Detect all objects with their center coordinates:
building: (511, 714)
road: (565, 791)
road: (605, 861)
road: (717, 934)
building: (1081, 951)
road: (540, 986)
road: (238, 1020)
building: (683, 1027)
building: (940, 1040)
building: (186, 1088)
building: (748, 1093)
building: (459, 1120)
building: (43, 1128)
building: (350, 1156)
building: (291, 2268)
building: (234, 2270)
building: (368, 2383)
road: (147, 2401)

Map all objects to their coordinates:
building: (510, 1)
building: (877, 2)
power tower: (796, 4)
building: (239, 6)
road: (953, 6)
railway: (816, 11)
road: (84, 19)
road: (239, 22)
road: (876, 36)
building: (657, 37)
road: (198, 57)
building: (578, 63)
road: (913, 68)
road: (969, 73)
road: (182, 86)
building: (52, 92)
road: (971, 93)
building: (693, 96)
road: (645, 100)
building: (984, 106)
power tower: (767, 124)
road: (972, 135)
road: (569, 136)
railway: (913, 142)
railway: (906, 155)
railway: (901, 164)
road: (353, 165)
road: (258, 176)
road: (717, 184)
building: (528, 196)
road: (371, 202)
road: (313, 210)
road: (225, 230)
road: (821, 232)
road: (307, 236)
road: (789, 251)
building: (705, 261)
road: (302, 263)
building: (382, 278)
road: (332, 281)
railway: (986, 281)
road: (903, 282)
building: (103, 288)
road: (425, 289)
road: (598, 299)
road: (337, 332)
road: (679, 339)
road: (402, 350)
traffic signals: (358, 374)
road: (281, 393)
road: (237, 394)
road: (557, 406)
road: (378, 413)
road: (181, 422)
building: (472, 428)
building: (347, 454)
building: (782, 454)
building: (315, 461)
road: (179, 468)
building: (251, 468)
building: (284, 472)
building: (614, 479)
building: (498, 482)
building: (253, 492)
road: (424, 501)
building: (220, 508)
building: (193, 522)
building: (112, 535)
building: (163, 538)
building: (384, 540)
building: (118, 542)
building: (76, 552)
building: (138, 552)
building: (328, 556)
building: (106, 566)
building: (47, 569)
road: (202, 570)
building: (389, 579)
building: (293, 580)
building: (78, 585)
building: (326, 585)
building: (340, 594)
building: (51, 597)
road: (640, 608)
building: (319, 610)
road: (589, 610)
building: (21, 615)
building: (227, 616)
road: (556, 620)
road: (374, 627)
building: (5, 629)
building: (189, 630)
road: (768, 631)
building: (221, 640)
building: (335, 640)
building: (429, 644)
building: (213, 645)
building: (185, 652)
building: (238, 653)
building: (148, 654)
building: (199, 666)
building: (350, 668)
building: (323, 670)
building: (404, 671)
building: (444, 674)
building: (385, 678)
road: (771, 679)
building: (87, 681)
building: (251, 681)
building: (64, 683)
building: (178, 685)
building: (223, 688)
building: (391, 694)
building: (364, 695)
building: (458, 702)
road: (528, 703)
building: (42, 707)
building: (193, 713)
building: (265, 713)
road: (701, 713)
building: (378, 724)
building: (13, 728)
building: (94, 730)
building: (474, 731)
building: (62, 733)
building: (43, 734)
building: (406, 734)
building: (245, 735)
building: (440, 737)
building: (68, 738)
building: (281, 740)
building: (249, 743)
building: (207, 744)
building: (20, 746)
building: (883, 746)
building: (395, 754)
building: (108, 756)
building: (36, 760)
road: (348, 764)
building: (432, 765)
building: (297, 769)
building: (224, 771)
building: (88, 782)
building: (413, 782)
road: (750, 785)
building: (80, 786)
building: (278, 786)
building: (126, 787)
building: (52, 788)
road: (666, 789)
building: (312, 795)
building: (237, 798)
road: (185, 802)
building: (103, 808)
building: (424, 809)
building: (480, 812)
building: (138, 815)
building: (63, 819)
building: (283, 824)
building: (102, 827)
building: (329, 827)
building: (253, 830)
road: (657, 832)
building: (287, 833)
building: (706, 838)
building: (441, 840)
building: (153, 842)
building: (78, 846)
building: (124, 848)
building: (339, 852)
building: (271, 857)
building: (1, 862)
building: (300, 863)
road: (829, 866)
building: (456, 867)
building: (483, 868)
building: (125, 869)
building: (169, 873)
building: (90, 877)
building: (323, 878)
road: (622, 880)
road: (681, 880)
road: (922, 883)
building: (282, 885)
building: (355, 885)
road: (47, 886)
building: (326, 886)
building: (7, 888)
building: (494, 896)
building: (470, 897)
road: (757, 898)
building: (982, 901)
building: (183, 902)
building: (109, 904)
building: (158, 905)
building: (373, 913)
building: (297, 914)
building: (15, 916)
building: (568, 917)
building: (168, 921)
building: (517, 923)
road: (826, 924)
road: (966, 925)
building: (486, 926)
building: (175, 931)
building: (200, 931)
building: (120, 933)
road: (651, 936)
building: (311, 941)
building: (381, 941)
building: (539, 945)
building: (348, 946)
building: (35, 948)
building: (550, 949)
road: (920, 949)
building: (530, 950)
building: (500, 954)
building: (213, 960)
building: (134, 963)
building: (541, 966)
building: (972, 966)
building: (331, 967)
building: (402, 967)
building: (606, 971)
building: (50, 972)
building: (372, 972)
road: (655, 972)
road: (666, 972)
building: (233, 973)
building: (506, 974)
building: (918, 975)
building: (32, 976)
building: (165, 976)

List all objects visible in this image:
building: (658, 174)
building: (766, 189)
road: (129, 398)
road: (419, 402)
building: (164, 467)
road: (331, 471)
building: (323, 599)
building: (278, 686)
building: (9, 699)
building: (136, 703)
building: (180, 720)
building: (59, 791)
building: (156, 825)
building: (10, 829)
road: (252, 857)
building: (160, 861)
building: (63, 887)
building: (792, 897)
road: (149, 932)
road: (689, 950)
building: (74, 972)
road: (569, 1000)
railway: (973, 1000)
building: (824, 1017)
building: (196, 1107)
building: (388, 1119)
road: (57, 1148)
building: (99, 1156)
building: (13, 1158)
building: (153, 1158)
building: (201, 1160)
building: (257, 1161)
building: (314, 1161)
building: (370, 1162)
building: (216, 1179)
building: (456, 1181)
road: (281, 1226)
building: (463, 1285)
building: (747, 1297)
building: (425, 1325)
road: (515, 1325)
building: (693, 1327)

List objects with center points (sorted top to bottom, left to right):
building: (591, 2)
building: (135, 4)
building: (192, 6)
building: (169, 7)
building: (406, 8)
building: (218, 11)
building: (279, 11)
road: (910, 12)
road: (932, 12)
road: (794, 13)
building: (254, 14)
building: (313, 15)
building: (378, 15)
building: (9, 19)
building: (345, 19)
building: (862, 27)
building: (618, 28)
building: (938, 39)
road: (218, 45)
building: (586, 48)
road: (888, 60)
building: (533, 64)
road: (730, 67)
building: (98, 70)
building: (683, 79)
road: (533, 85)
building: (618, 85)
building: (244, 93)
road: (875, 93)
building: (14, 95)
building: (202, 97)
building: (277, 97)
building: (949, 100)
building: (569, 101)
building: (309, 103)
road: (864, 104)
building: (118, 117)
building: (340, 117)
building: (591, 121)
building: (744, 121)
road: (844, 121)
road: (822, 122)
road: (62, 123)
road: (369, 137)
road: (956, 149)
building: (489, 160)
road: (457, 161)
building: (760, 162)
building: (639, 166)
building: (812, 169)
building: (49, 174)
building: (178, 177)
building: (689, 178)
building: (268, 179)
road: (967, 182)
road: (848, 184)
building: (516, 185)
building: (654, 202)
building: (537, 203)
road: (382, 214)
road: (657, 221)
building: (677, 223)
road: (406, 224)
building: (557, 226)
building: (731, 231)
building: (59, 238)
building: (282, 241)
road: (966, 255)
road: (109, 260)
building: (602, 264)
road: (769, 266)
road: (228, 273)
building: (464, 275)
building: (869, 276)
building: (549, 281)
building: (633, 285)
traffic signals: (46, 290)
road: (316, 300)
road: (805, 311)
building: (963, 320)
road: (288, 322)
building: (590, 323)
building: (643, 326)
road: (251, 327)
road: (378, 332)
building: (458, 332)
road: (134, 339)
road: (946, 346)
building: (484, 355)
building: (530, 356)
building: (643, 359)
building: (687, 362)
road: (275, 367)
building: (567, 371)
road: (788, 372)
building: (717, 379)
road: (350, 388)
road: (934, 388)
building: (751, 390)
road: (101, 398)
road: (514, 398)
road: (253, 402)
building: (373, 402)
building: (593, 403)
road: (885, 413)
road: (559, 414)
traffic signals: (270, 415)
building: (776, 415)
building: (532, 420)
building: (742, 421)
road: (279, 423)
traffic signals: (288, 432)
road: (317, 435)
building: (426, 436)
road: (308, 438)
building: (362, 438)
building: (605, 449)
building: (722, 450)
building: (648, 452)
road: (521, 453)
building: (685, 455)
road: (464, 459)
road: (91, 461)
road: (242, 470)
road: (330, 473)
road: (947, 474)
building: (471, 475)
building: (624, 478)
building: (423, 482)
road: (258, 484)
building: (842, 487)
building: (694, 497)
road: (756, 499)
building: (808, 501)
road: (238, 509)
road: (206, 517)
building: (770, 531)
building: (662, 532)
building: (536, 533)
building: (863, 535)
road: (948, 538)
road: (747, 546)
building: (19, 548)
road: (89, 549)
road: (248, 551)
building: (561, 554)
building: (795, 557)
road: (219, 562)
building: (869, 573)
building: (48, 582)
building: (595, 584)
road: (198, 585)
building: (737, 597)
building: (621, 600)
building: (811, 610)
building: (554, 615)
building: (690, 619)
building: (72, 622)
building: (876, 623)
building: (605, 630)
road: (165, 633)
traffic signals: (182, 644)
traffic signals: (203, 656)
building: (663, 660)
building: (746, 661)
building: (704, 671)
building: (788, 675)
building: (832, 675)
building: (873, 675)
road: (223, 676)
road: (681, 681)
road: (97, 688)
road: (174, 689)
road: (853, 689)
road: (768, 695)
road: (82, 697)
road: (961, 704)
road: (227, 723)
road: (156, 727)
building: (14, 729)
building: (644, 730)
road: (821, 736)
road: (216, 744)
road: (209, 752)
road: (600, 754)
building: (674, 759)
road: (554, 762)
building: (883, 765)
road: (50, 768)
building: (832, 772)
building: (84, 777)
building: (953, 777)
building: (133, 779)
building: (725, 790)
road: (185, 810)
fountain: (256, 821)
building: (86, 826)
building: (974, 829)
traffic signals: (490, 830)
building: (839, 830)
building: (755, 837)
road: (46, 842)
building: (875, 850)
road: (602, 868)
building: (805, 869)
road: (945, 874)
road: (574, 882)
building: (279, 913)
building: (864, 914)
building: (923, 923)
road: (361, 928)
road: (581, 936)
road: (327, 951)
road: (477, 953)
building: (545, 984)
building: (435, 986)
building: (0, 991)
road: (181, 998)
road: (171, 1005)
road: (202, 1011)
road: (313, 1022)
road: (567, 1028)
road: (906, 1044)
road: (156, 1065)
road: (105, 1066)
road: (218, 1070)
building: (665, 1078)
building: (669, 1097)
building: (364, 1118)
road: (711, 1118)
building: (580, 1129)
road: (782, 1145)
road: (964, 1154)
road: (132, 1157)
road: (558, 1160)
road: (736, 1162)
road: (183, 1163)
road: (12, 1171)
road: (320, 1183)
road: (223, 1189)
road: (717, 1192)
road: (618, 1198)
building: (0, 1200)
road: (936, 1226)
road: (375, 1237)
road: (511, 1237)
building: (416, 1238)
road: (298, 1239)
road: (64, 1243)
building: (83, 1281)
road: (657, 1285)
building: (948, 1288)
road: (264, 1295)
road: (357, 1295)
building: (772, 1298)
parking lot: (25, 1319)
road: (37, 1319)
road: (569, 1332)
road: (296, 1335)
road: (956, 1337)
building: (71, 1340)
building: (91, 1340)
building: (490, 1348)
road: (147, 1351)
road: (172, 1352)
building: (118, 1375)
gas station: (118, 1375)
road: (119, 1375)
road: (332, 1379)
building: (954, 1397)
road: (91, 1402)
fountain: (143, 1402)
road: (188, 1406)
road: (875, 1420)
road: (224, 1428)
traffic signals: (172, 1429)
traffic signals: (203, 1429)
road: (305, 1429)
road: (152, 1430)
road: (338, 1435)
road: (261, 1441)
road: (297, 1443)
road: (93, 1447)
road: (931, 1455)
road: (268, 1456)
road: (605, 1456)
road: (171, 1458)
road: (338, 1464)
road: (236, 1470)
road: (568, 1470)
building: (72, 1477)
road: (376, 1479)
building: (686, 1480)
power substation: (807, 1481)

Task item – What lines of the data include the word "List"? Copy each of them.

Response to the task –
List all objects visible in this image:
List objects with center points (sorted top to bottom, left to right):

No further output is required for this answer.